### Prompt
Your copy should match the listing word for word, apart from the pictures, which are left out.

### Records supplied
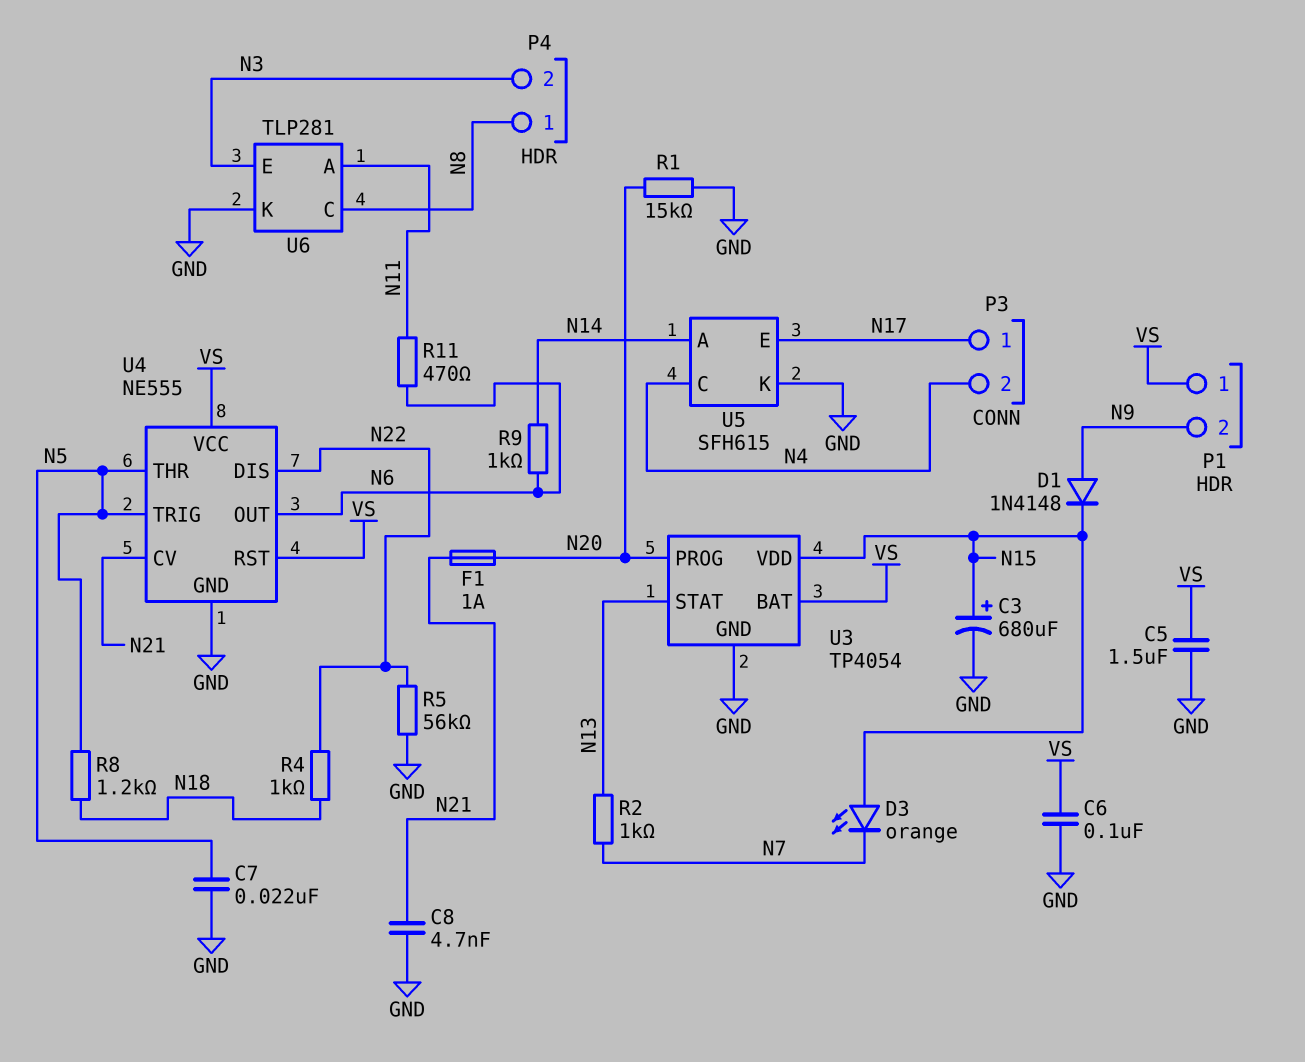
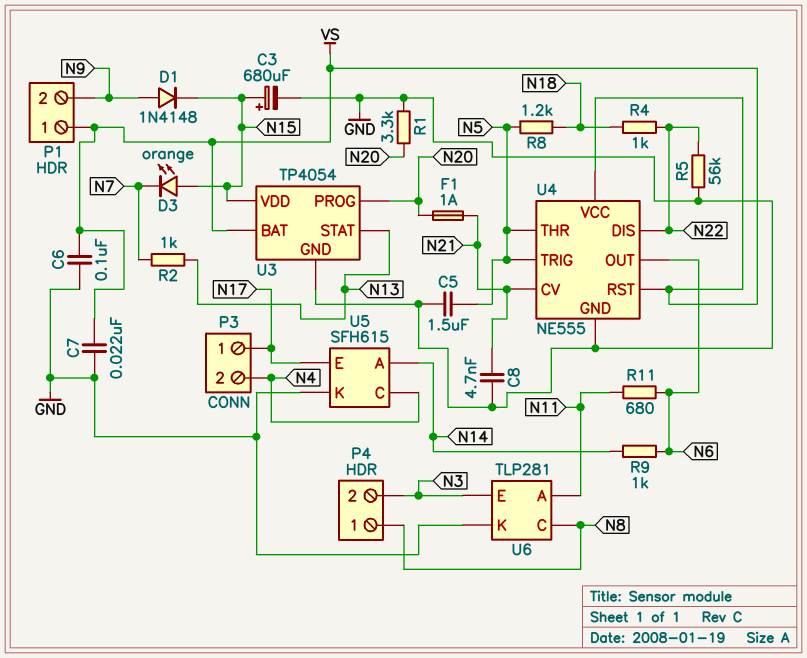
C5: 1.5uF (GND, VS) -> 1.5uF (GND, N5)
C7: 22nF (GND, N5) -> 22nF (GND, VS)
R1: 15k (GND, N20) -> 3.3k (GND, N20)
R11: 470 (N6, N11) -> 680 (N6, N11)

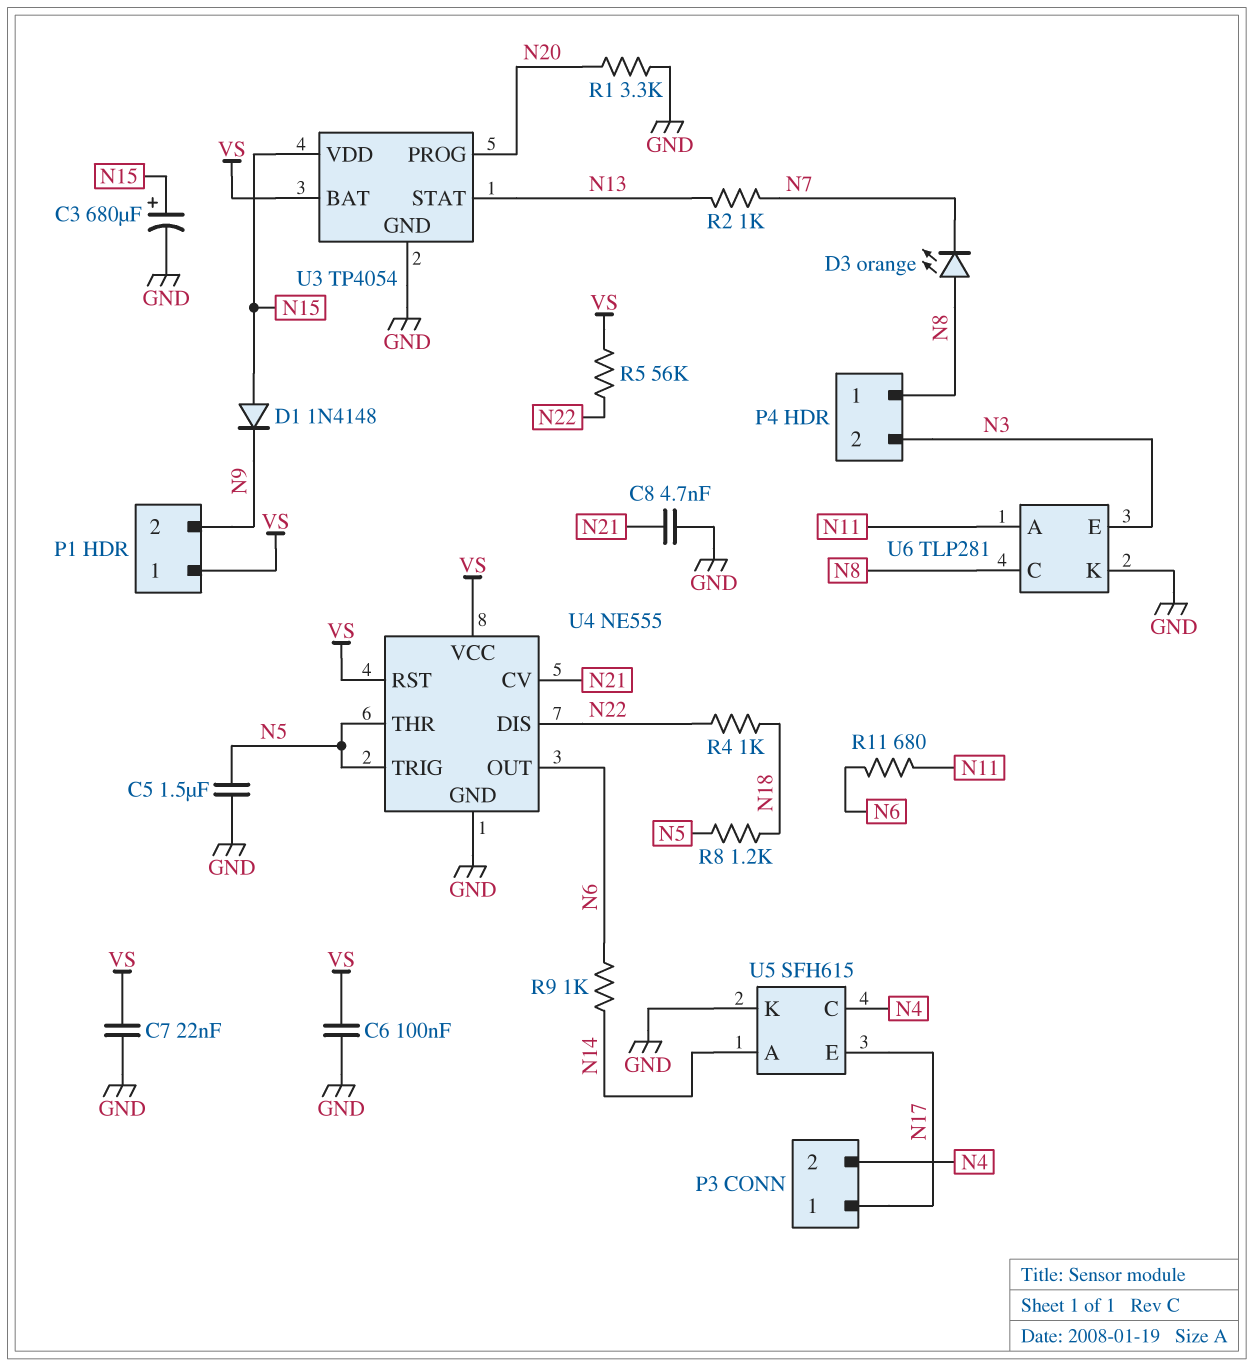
D1: diode 1N4148 (A N9, K N15) -> diode 1N4148 (A N15, K N9)
D3: LED orange (A N15, K N7) -> LED orange (A N8, K N7)
F1: 1A (N20, N21) -> none
R5: 56k (GND, N22) -> 56k (N22, VS)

### Answer for this exercise
C5: 1.5uF (GND, VS) -> 1.5uF (GND, N5)
C7: 22nF (GND, N5) -> 22nF (GND, VS)
R1: 15k (GND, N20) -> 3.3k (GND, N20)
R11: 470 (N6, N11) -> 680 (N6, N11)

D1: diode 1N4148 (A N9, K N15) -> diode 1N4148 (A N15, K N9)
D3: LED orange (A N15, K N7) -> LED orange (A N8, K N7)
F1: 1A (N20, N21) -> none
R5: 56k (GND, N22) -> 56k (N22, VS)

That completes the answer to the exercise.